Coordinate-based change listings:
::::::::::
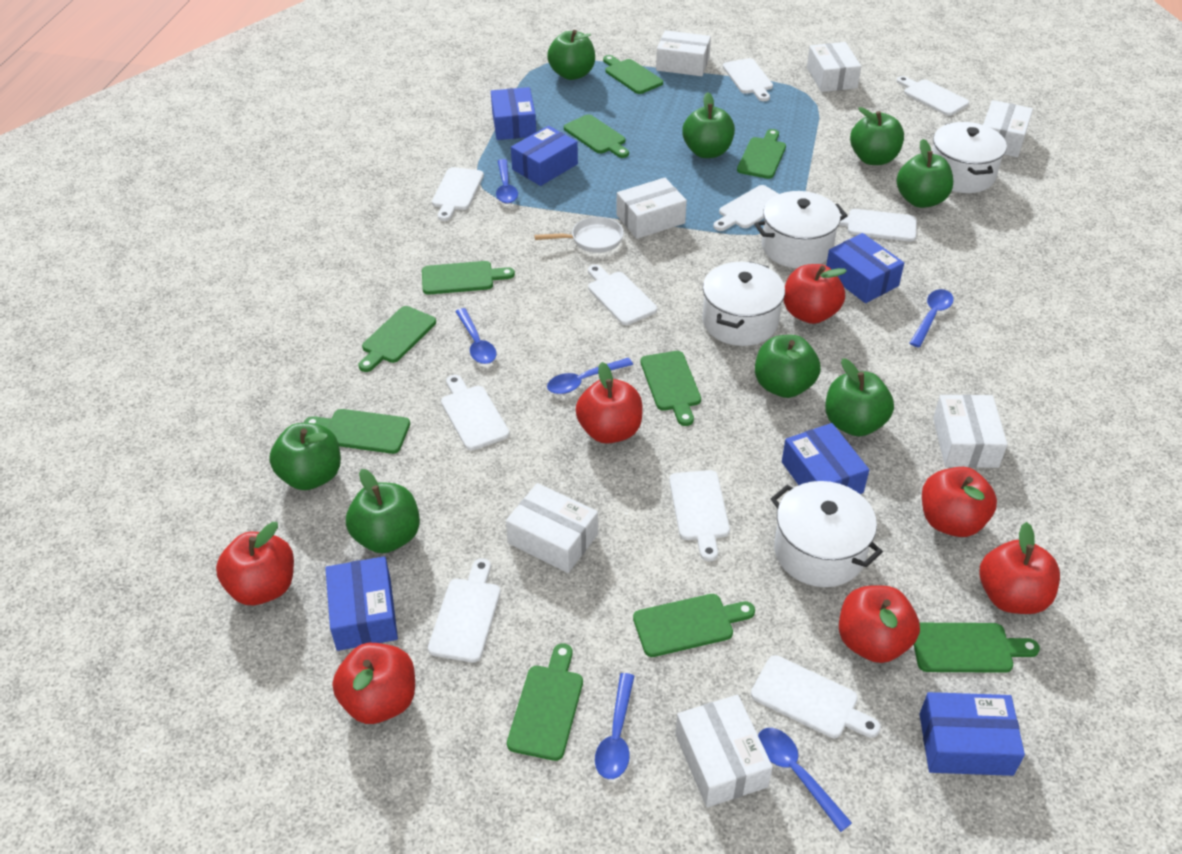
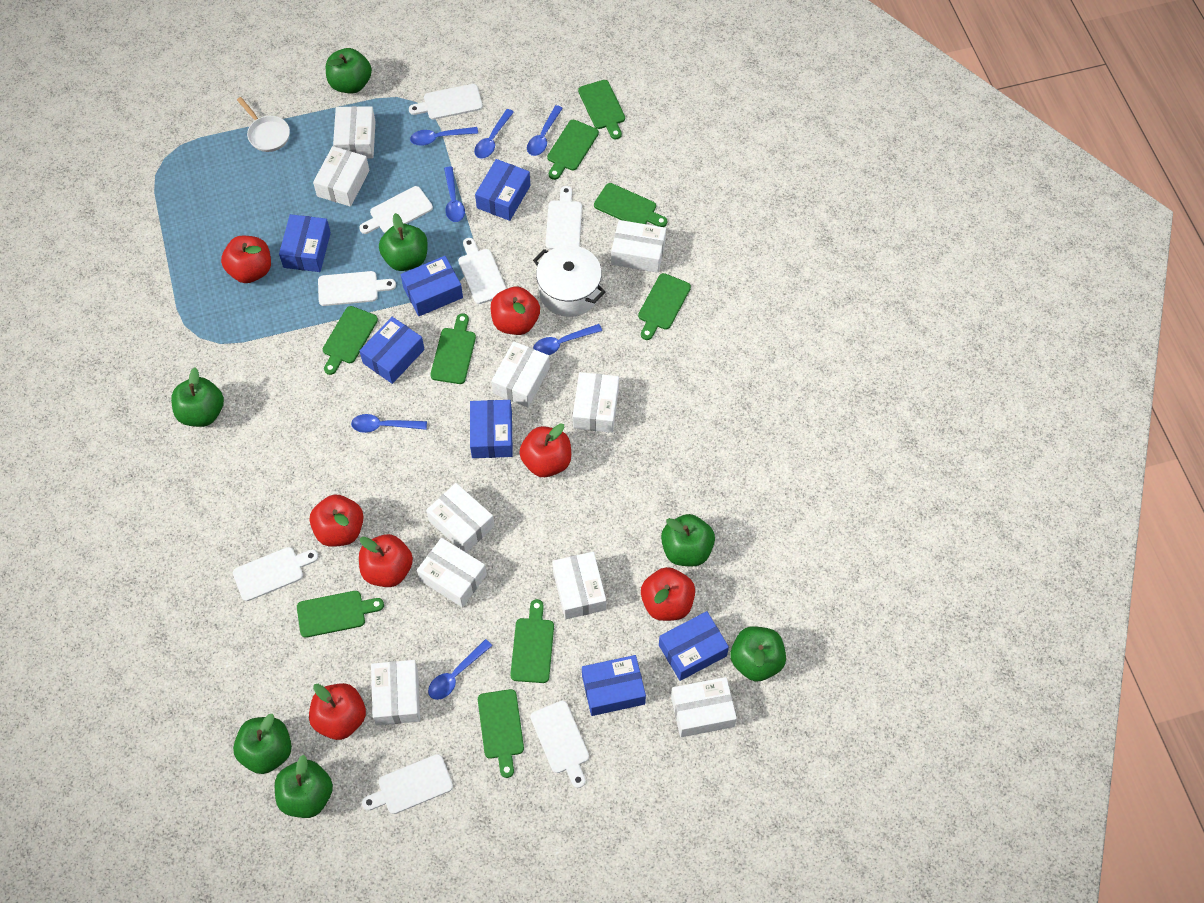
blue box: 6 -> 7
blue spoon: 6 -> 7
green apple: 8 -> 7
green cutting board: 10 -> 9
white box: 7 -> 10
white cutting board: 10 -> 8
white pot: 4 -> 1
::::::::::
WHAT NEEDS TO BE DONE: Only the lines from the one containing "white box: 7 -> 10" through the end of the records above belong in the answer, each exactly as written.

ANSWER TO THE EXERCISE:
white box: 7 -> 10
white cutting board: 10 -> 8
white pot: 4 -> 1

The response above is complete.